▶ _TASK_:
Using the records below, give the number of lines where the word "MOSI" appears, with no further output.

=== Section Start ===

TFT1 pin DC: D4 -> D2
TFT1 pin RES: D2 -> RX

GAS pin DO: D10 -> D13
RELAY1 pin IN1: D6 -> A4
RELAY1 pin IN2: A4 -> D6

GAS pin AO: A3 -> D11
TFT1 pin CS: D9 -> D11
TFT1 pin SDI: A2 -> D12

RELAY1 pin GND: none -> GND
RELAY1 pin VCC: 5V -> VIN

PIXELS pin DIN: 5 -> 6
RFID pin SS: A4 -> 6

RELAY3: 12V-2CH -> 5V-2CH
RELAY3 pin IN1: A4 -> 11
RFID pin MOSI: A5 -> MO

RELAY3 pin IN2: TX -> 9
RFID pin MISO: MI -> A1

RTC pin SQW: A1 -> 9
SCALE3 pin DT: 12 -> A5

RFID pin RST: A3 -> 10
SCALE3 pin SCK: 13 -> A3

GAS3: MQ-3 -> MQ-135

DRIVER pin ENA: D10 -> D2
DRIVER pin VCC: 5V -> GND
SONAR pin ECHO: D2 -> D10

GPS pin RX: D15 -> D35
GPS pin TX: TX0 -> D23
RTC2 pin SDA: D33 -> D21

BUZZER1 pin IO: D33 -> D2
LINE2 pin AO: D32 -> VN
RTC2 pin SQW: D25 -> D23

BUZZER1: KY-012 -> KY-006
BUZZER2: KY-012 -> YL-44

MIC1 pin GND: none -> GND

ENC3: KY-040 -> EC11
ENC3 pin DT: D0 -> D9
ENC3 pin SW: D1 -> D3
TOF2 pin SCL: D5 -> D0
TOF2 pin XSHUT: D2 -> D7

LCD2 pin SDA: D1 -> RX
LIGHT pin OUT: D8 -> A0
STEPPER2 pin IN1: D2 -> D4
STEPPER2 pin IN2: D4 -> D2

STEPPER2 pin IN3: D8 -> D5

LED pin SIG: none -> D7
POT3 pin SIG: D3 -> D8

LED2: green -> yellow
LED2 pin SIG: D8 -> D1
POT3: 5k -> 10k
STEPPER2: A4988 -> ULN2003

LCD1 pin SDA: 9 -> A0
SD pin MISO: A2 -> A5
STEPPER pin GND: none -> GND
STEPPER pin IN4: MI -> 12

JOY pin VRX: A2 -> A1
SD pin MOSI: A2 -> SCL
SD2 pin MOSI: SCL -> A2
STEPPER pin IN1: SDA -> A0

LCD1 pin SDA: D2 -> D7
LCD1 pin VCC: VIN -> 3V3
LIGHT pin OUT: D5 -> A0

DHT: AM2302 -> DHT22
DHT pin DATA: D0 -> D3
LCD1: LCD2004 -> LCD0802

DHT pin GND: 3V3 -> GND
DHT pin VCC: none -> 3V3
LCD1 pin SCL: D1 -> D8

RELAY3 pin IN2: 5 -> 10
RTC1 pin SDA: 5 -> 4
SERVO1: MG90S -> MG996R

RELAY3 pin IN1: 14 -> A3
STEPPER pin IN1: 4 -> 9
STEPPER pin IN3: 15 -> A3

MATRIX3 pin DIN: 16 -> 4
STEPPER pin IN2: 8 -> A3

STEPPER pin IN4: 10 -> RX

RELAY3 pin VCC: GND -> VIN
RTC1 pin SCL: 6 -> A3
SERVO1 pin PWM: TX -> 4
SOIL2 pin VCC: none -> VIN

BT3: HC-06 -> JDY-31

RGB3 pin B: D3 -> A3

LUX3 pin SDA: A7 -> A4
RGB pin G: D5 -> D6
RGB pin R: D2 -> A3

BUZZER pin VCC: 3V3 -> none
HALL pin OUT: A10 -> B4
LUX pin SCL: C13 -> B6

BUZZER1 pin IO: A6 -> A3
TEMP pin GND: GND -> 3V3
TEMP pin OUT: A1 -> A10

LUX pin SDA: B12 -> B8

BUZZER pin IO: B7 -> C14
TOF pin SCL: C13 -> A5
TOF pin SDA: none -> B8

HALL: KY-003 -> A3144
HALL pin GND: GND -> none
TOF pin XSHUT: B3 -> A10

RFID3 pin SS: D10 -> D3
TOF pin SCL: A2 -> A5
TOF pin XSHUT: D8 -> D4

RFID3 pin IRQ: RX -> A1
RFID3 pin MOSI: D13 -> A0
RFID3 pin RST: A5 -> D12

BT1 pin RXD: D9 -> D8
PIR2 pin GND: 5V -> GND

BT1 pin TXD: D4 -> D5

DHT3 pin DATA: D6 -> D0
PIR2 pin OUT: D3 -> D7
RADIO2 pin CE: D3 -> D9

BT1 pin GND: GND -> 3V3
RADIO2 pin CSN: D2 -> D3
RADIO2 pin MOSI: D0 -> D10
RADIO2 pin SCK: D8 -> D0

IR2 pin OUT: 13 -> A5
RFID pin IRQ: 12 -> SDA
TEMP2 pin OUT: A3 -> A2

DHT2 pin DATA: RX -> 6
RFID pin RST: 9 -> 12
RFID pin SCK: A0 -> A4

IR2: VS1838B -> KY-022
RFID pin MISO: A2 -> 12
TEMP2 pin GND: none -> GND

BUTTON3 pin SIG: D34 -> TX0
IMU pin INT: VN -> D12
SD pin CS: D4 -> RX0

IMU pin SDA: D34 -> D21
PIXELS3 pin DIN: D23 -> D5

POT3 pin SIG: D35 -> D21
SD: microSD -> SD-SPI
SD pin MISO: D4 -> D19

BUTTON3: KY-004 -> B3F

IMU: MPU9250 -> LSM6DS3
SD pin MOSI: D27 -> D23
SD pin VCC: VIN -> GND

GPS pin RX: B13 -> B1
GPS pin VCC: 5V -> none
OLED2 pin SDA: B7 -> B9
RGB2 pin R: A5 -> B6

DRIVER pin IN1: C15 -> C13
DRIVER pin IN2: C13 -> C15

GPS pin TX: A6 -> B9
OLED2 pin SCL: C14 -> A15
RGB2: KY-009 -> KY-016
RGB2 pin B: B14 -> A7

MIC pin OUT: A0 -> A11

=== Section End ===

▶ _EXPECTED OUTPUT_:
6